= DATA FOR THIS EXERCISE =
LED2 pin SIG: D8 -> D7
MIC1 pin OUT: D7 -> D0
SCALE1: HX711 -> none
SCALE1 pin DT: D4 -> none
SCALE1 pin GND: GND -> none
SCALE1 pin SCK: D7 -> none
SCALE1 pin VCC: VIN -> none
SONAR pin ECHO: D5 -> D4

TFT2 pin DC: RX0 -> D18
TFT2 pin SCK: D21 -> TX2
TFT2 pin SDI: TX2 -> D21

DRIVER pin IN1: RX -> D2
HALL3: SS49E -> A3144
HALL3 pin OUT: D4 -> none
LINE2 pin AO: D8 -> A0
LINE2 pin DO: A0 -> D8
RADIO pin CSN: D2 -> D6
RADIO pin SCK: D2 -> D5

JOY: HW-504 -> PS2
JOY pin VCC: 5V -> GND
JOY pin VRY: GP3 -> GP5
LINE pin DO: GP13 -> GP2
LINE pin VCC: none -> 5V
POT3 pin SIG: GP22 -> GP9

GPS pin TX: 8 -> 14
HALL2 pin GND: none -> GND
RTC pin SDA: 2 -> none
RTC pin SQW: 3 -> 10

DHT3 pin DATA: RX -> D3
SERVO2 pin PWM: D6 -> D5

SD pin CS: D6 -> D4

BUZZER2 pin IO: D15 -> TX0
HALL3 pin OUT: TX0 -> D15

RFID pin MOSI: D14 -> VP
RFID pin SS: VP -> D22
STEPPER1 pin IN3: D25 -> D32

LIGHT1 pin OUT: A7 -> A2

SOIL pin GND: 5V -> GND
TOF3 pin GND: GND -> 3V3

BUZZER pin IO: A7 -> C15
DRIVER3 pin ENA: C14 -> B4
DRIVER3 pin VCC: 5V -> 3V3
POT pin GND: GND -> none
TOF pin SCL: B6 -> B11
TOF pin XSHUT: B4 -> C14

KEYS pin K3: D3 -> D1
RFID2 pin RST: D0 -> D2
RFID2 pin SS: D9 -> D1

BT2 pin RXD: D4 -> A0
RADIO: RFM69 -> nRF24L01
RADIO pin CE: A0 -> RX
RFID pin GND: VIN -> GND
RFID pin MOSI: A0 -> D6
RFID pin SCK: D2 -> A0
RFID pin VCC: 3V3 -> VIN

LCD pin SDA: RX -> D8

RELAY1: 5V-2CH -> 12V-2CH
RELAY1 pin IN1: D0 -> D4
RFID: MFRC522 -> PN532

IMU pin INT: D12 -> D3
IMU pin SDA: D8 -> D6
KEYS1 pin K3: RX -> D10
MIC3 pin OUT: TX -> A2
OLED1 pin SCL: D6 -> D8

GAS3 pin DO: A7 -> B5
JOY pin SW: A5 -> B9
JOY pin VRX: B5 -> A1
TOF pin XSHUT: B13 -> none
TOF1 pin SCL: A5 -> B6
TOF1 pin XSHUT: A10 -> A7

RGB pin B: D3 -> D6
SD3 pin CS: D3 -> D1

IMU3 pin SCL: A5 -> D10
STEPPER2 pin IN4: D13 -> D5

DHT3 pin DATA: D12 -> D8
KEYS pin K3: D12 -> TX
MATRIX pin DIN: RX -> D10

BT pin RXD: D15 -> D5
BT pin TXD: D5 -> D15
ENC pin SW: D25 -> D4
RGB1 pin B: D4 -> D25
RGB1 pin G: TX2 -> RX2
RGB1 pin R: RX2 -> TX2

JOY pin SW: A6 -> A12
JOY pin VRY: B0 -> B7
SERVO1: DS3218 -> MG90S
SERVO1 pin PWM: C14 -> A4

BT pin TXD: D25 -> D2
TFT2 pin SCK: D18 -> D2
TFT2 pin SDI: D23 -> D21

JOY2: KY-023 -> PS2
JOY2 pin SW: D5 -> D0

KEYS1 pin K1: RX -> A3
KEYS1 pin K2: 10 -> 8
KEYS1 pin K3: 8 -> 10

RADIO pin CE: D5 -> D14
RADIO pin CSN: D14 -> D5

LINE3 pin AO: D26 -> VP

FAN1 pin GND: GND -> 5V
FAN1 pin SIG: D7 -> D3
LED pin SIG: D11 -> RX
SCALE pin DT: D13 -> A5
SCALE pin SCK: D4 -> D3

= EXERCISE DETAILS =
What lines in the data above carry "XSHUT"? Return them all.

= RESPONSE FOR THIS EXERCISE =
TOF pin XSHUT: B4 -> C14
TOF pin XSHUT: B13 -> none
TOF1 pin XSHUT: A10 -> A7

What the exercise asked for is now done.